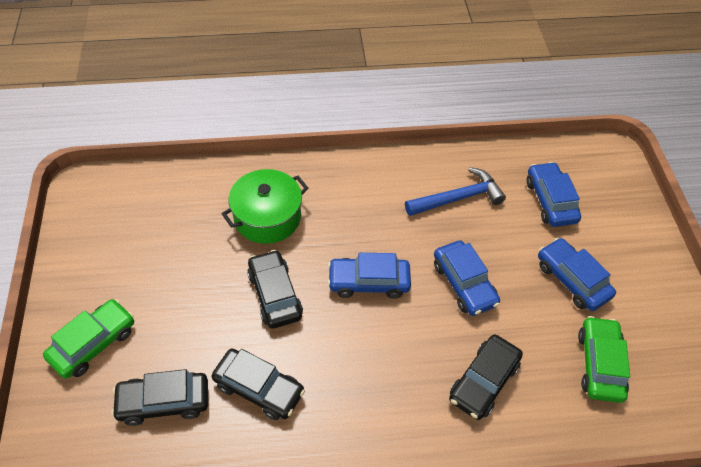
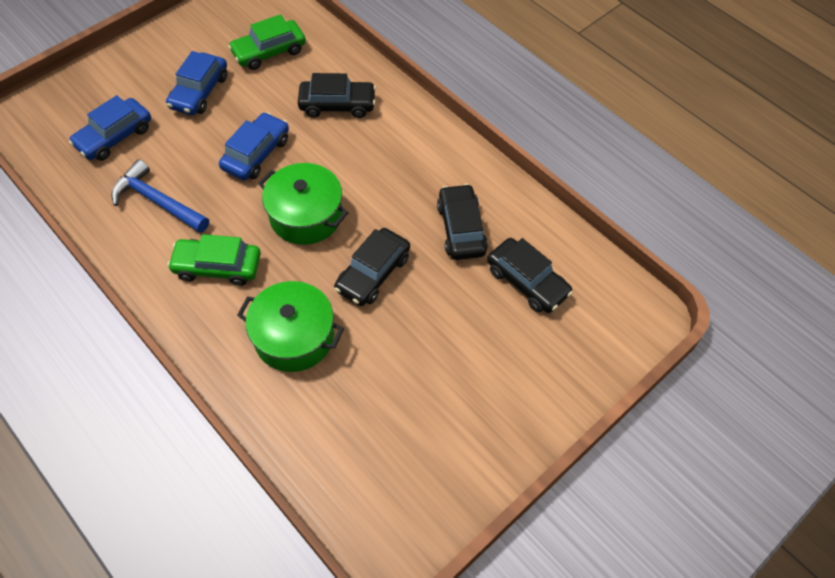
camera: 125 degrees left, 5 degrees up
(93, 343) = (532, 373): green car -> green car (217, 267)
(369, 282) = (306, 216): blue car -> green pot

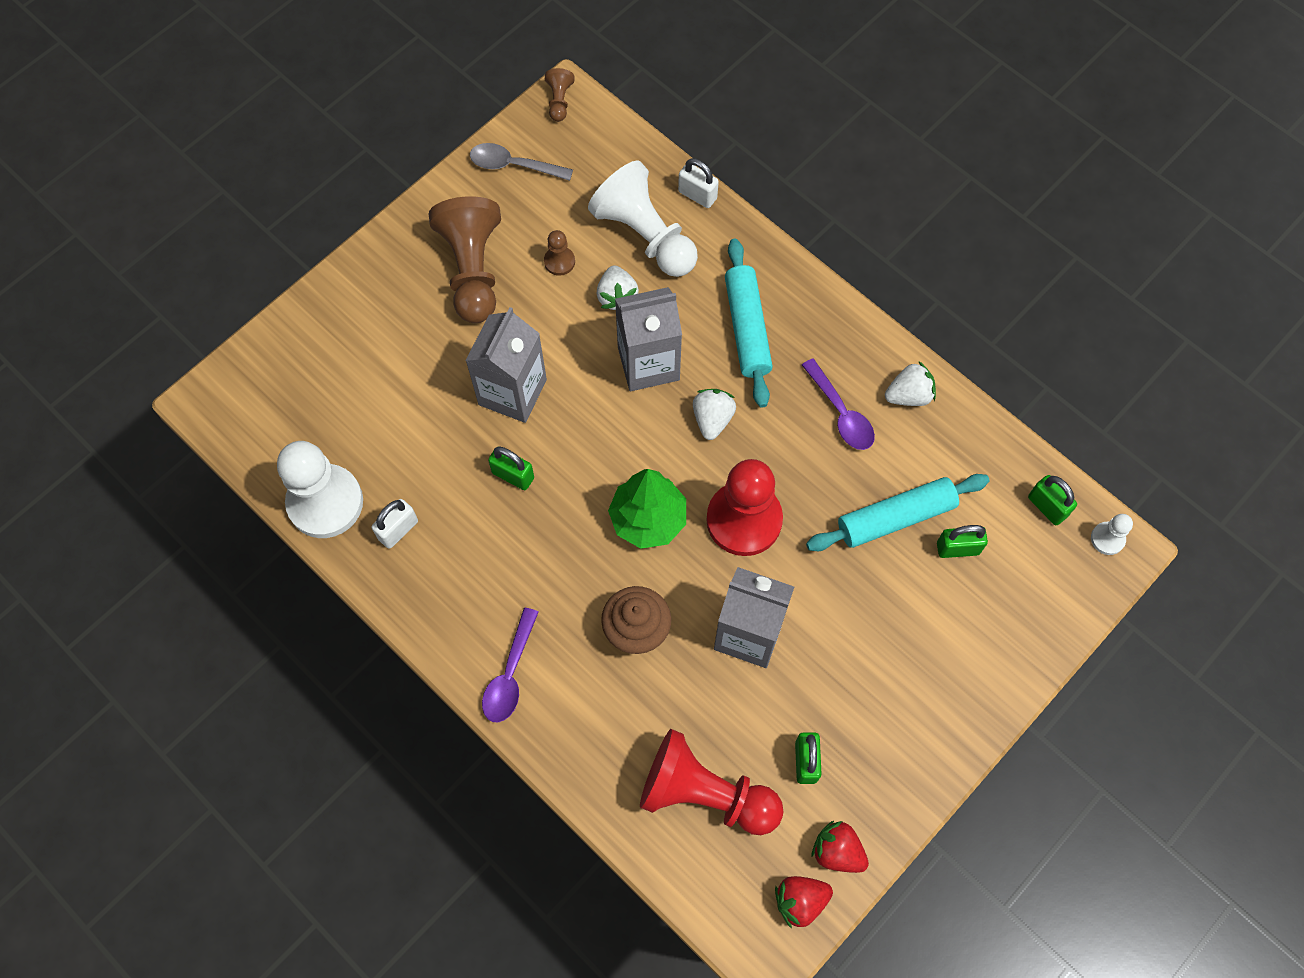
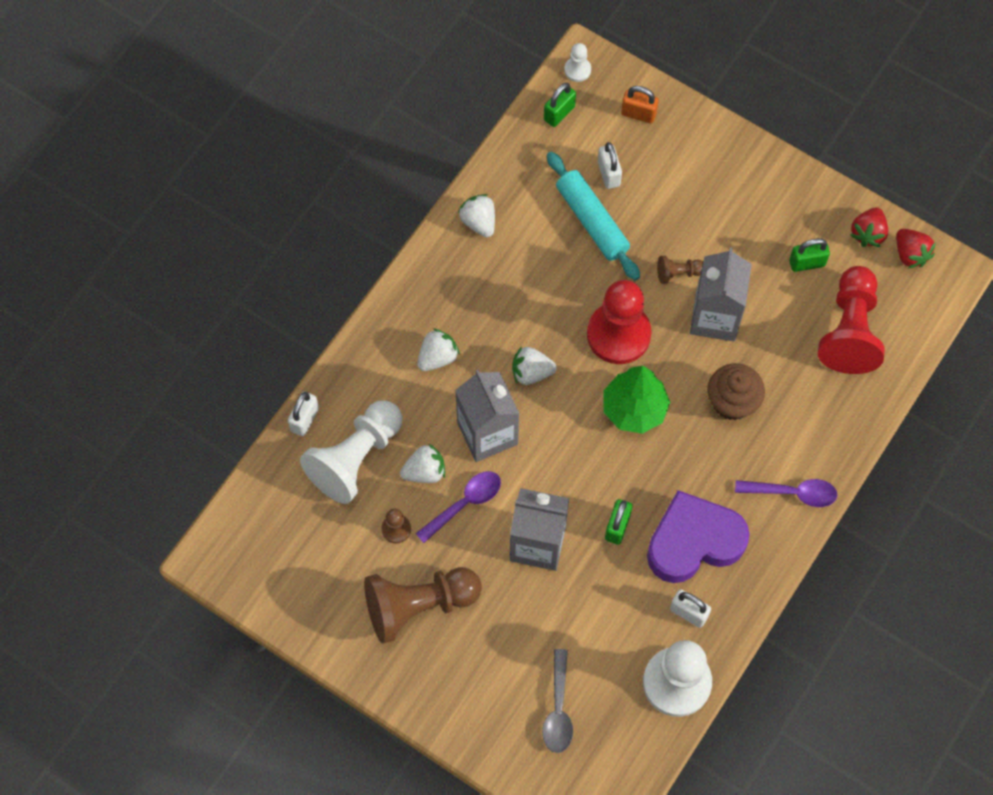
camera: 100 degrees left, 0 degrees up
(477, 552) = (693, 541): none -> purple heart
(513, 165) = (295, 592): grey spoon -> grey spoon (558, 709)
(559, 101) = (214, 564): brown pawn -> brown pawn (678, 273)
(747, 328) = (437, 357): turquoise rolling pin -> white strawberry
(841, 413) = (506, 272): purple spoon -> purple spoon (464, 503)
(957, 548) = (608, 174): green padlock -> white padlock
(1039, 599) = (638, 114): none -> orange padlock

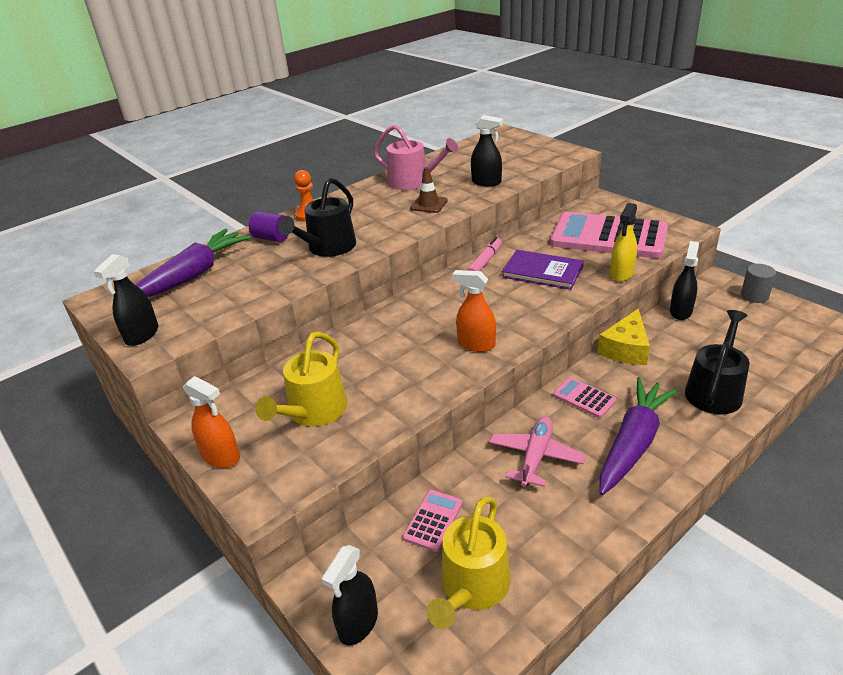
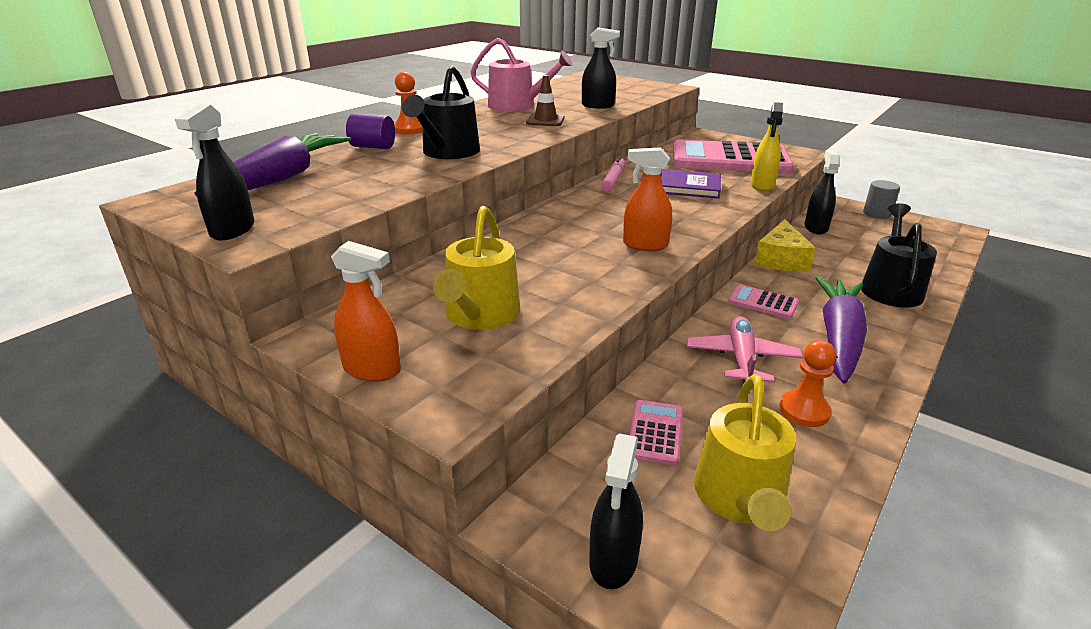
camera: 15 degrees left, 5 degrees down
(563, 514) = (804, 411): none -> orange pawn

WORK INSTRUCTIONS
Write out every record exactly. Leave the pictures out.

RESULT BELOW
camera: 125 degrees left, 5 degrees up
(93, 343) = (532, 373): green car -> green car (217, 267)
(369, 282) = (306, 216): blue car -> green pot

camera: 100 degrees left, 0 degrees up
(477, 552) = (693, 541): none -> purple heart
(513, 165) = (295, 592): grey spoon -> grey spoon (558, 709)
(559, 101) = (214, 564): brown pawn -> brown pawn (678, 273)
(747, 328) = (437, 357): turquoise rolling pin -> white strawberry
(841, 413) = (506, 272): purple spoon -> purple spoon (464, 503)
(957, 548) = (608, 174): green padlock -> white padlock
(1039, 599) = (638, 114): none -> orange padlock

camera: 15 degrees left, 5 degrees down
(563, 514) = (804, 411): none -> orange pawn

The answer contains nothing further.